Task →
Everything from the line containing "J201 pin 2: GND -> +9V" through the line containing "U1: OR 74HC32" should be repeated exactly, and nothing else from the data.

Source material →
═══

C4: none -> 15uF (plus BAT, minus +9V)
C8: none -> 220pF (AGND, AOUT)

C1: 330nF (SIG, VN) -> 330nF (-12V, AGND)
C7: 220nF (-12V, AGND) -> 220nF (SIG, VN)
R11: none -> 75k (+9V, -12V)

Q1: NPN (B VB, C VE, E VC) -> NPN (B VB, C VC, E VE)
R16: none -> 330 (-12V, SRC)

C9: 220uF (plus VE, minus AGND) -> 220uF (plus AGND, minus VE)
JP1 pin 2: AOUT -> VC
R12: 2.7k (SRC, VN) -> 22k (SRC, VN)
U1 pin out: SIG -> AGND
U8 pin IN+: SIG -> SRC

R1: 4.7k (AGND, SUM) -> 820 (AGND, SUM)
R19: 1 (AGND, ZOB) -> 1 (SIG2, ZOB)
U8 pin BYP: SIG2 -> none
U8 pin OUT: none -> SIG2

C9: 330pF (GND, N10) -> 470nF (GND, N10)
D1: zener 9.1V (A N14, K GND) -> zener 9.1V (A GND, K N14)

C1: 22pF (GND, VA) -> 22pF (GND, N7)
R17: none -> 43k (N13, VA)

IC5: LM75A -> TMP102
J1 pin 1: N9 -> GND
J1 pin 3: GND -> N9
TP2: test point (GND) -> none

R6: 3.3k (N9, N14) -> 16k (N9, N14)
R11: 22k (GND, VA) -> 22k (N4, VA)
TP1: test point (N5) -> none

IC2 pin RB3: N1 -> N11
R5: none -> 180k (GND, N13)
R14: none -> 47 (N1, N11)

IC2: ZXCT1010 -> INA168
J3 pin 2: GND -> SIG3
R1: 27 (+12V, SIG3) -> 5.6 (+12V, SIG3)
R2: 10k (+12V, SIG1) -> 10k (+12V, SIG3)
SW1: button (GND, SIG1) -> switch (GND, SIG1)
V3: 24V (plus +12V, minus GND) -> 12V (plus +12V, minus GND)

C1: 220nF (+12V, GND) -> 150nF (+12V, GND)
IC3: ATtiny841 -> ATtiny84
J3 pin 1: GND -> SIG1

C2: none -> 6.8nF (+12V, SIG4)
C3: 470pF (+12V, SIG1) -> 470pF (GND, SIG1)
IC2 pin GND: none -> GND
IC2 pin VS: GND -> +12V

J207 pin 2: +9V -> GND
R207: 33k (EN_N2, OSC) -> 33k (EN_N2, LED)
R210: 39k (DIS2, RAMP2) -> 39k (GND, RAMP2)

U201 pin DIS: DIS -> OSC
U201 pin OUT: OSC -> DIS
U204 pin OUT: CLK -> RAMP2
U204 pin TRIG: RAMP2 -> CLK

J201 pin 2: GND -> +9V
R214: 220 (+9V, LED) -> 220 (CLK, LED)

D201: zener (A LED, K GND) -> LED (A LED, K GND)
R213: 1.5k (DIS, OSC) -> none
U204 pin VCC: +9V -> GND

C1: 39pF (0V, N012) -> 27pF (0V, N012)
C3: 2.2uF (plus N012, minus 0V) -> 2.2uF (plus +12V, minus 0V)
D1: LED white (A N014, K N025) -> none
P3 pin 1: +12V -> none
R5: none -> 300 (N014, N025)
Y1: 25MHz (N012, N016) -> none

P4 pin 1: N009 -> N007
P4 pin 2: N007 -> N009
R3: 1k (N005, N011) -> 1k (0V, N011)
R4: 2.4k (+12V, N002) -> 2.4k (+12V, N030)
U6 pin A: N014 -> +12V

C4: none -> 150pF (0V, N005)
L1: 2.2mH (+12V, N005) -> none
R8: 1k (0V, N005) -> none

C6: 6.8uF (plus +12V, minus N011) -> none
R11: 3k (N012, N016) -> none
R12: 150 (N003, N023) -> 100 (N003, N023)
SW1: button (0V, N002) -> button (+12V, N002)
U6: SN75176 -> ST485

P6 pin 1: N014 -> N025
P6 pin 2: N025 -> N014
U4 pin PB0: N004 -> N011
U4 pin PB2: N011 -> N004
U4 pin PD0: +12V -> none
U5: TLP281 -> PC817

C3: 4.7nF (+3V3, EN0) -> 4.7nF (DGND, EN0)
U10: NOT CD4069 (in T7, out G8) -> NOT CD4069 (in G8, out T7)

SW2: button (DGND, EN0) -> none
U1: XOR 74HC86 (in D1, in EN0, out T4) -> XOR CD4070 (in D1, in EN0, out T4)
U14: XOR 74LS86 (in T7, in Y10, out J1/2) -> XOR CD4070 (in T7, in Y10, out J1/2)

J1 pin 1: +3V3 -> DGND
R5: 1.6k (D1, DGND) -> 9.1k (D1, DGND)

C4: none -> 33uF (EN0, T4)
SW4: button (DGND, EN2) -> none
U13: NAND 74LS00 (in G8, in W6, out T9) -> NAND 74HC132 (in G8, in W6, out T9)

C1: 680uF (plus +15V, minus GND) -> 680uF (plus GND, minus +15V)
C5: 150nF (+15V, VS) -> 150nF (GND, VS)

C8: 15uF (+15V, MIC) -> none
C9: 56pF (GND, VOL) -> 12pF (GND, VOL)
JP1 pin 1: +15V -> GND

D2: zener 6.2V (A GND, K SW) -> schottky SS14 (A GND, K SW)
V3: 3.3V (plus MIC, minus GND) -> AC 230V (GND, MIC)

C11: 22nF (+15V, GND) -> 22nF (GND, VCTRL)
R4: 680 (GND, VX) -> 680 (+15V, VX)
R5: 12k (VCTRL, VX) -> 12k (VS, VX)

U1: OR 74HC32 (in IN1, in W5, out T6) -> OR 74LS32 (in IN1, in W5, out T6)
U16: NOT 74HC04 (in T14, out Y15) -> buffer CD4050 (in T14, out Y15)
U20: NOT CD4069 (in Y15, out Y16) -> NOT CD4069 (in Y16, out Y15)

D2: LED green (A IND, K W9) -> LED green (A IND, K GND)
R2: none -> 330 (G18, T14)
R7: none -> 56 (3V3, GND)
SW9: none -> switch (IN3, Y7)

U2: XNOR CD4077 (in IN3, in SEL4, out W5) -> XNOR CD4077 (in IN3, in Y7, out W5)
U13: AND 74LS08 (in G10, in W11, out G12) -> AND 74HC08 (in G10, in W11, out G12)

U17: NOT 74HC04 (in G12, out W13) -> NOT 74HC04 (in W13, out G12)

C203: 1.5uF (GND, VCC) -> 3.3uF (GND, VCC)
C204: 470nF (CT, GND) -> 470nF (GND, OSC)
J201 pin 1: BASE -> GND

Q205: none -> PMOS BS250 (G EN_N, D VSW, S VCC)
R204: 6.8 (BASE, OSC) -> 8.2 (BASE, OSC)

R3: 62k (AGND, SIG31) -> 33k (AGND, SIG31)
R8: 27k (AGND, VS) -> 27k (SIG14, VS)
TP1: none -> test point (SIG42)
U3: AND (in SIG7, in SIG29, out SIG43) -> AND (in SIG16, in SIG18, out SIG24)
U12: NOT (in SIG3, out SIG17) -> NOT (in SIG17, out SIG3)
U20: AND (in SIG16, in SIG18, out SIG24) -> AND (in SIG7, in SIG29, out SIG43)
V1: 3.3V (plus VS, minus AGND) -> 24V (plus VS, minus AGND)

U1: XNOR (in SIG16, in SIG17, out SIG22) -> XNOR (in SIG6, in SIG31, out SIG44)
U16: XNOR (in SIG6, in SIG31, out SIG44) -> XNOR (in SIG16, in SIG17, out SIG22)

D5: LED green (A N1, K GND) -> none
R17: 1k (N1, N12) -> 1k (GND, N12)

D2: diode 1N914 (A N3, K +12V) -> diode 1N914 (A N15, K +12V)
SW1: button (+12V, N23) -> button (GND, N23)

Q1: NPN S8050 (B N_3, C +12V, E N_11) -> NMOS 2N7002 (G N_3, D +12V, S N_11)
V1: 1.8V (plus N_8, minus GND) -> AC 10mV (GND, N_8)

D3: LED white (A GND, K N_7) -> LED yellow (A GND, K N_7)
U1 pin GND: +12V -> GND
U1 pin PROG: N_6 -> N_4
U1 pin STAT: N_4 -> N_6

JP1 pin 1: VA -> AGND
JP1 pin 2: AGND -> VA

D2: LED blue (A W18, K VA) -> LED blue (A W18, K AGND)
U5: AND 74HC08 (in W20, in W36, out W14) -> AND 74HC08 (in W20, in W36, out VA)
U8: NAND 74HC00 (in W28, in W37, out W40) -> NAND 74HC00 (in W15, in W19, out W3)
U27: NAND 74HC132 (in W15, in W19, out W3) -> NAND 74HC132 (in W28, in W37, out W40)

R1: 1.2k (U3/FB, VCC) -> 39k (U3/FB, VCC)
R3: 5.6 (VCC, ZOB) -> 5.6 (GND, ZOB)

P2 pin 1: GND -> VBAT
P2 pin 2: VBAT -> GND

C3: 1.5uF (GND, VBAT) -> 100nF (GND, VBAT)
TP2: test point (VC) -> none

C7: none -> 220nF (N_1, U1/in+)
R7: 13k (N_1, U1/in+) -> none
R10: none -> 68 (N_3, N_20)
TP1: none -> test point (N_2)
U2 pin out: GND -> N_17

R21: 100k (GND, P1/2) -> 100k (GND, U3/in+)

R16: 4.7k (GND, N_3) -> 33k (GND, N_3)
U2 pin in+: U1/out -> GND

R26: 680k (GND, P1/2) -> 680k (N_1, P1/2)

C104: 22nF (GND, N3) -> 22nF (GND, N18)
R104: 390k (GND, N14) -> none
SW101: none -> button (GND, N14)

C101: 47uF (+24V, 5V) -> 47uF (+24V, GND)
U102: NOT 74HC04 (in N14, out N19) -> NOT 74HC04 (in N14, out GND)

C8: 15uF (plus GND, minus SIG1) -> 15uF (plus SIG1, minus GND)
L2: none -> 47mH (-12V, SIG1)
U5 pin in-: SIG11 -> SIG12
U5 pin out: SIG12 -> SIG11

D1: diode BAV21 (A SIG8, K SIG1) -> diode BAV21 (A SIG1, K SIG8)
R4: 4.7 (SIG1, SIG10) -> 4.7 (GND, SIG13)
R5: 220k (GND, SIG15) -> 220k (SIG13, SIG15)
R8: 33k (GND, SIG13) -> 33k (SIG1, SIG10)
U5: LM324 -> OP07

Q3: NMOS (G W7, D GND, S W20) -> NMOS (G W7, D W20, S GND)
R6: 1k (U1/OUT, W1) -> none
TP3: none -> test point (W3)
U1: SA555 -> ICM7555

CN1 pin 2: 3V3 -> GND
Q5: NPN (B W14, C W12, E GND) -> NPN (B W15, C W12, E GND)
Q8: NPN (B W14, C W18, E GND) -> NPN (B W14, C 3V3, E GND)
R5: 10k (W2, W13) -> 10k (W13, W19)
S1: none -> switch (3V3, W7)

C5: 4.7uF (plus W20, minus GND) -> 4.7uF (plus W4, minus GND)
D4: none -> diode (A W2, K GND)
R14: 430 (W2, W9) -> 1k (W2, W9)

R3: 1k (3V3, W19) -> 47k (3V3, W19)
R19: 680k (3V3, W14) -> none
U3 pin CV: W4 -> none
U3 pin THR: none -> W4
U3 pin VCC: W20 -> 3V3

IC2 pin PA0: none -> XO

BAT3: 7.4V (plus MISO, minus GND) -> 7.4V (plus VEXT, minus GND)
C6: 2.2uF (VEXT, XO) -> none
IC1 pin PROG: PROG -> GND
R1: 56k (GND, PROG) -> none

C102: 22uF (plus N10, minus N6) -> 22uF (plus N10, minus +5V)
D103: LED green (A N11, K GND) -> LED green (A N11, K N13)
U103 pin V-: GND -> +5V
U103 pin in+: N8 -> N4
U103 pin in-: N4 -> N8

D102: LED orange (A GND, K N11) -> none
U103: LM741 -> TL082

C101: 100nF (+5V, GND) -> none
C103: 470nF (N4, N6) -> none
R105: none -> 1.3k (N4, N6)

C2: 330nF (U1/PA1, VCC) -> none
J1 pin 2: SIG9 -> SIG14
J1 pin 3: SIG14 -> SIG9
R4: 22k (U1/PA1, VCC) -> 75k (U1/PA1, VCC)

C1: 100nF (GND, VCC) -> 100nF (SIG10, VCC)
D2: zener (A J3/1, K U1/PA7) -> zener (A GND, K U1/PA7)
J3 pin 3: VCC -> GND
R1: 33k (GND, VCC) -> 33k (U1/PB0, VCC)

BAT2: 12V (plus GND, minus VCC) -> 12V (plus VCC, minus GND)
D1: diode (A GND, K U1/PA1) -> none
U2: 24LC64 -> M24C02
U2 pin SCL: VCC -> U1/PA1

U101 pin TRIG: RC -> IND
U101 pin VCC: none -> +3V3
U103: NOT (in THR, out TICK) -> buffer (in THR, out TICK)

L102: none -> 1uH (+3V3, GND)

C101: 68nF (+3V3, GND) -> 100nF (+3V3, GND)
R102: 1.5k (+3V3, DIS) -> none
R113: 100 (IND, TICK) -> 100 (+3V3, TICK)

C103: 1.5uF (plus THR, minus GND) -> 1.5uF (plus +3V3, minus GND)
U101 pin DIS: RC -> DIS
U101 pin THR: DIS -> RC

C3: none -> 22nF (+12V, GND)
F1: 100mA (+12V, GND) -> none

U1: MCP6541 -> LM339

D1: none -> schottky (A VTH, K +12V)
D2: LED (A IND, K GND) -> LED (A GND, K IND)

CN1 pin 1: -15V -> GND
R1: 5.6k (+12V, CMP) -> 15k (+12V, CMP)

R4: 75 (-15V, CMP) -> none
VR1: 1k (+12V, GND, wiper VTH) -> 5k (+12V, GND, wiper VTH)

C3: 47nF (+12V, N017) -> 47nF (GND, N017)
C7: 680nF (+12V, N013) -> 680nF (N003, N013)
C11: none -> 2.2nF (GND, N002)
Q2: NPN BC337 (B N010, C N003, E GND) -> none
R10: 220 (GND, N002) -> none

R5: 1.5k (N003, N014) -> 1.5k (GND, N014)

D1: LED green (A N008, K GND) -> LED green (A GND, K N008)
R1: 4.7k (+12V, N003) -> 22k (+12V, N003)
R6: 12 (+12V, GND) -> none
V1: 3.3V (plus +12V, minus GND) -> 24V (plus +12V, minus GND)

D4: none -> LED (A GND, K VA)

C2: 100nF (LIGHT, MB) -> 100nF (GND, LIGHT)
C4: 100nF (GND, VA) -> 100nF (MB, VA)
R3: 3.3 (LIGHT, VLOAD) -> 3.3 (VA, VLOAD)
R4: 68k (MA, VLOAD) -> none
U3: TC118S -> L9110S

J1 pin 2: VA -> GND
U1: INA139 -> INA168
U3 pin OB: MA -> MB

═══

Answer box →
J201 pin 2: GND -> +9V
R214: 220 (+9V, LED) -> 220 (CLK, LED)

D201: zener (A LED, K GND) -> LED (A LED, K GND)
R213: 1.5k (DIS, OSC) -> none
U204 pin VCC: +9V -> GND

C1: 39pF (0V, N012) -> 27pF (0V, N012)
C3: 2.2uF (plus N012, minus 0V) -> 2.2uF (plus +12V, minus 0V)
D1: LED white (A N014, K N025) -> none
P3 pin 1: +12V -> none
R5: none -> 300 (N014, N025)
Y1: 25MHz (N012, N016) -> none

P4 pin 1: N009 -> N007
P4 pin 2: N007 -> N009
R3: 1k (N005, N011) -> 1k (0V, N011)
R4: 2.4k (+12V, N002) -> 2.4k (+12V, N030)
U6 pin A: N014 -> +12V

C4: none -> 150pF (0V, N005)
L1: 2.2mH (+12V, N005) -> none
R8: 1k (0V, N005) -> none

C6: 6.8uF (plus +12V, minus N011) -> none
R11: 3k (N012, N016) -> none
R12: 150 (N003, N023) -> 100 (N003, N023)
SW1: button (0V, N002) -> button (+12V, N002)
U6: SN75176 -> ST485

P6 pin 1: N014 -> N025
P6 pin 2: N025 -> N014
U4 pin PB0: N004 -> N011
U4 pin PB2: N011 -> N004
U4 pin PD0: +12V -> none
U5: TLP281 -> PC817

C3: 4.7nF (+3V3, EN0) -> 4.7nF (DGND, EN0)
U10: NOT CD4069 (in T7, out G8) -> NOT CD4069 (in G8, out T7)

SW2: button (DGND, EN0) -> none
U1: XOR 74HC86 (in D1, in EN0, out T4) -> XOR CD4070 (in D1, in EN0, out T4)
U14: XOR 74LS86 (in T7, in Y10, out J1/2) -> XOR CD4070 (in T7, in Y10, out J1/2)

J1 pin 1: +3V3 -> DGND
R5: 1.6k (D1, DGND) -> 9.1k (D1, DGND)

C4: none -> 33uF (EN0, T4)
SW4: button (DGND, EN2) -> none
U13: NAND 74LS00 (in G8, in W6, out T9) -> NAND 74HC132 (in G8, in W6, out T9)

C1: 680uF (plus +15V, minus GND) -> 680uF (plus GND, minus +15V)
C5: 150nF (+15V, VS) -> 150nF (GND, VS)

C8: 15uF (+15V, MIC) -> none
C9: 56pF (GND, VOL) -> 12pF (GND, VOL)
JP1 pin 1: +15V -> GND

D2: zener 6.2V (A GND, K SW) -> schottky SS14 (A GND, K SW)
V3: 3.3V (plus MIC, minus GND) -> AC 230V (GND, MIC)

C11: 22nF (+15V, GND) -> 22nF (GND, VCTRL)
R4: 680 (GND, VX) -> 680 (+15V, VX)
R5: 12k (VCTRL, VX) -> 12k (VS, VX)

U1: OR 74HC32 (in IN1, in W5, out T6) -> OR 74LS32 (in IN1, in W5, out T6)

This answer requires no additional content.